---------- Provided material

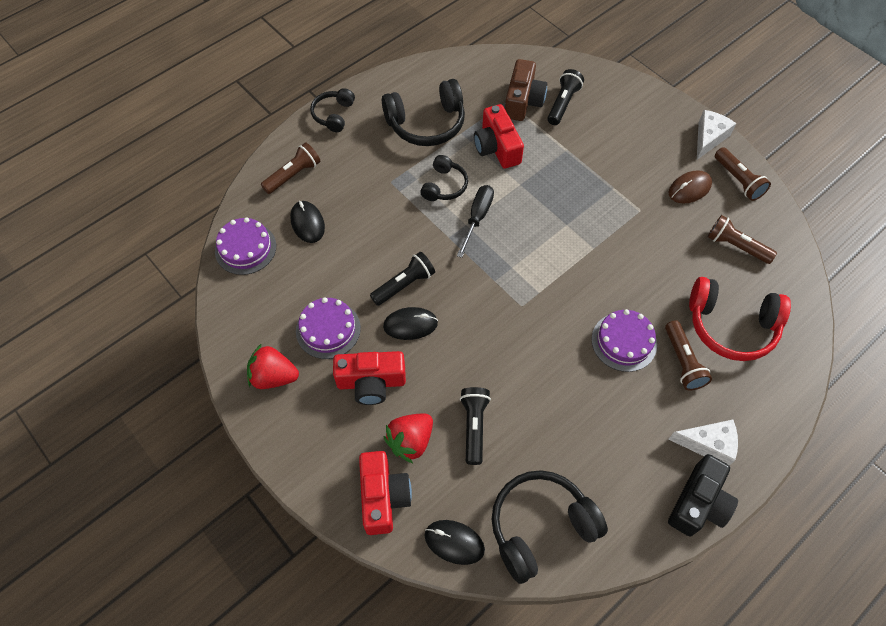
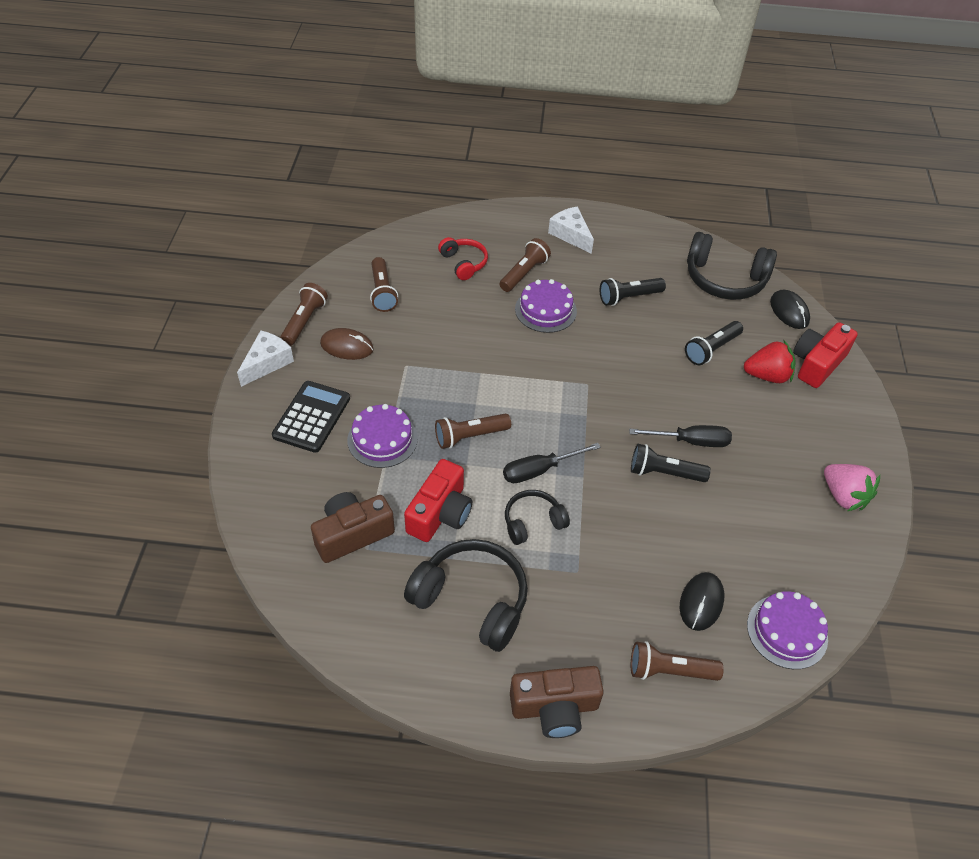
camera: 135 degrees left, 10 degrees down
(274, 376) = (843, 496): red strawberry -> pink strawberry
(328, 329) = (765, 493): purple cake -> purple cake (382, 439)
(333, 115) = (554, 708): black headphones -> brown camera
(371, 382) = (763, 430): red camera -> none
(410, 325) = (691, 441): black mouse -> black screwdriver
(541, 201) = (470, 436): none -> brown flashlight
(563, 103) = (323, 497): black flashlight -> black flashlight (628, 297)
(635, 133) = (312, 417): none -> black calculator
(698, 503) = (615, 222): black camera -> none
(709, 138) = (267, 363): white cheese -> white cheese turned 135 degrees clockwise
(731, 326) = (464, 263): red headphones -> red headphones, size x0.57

--------------------

The problem:
Check every line of the entries above, and copy those that carry the string "black".

Result of the exercise:
(333, 115) = (554, 708): black headphones -> brown camera
(410, 325) = (691, 441): black mouse -> black screwdriver
(563, 103) = (323, 497): black flashlight -> black flashlight (628, 297)
(635, 133) = (312, 417): none -> black calculator
(698, 503) = (615, 222): black camera -> none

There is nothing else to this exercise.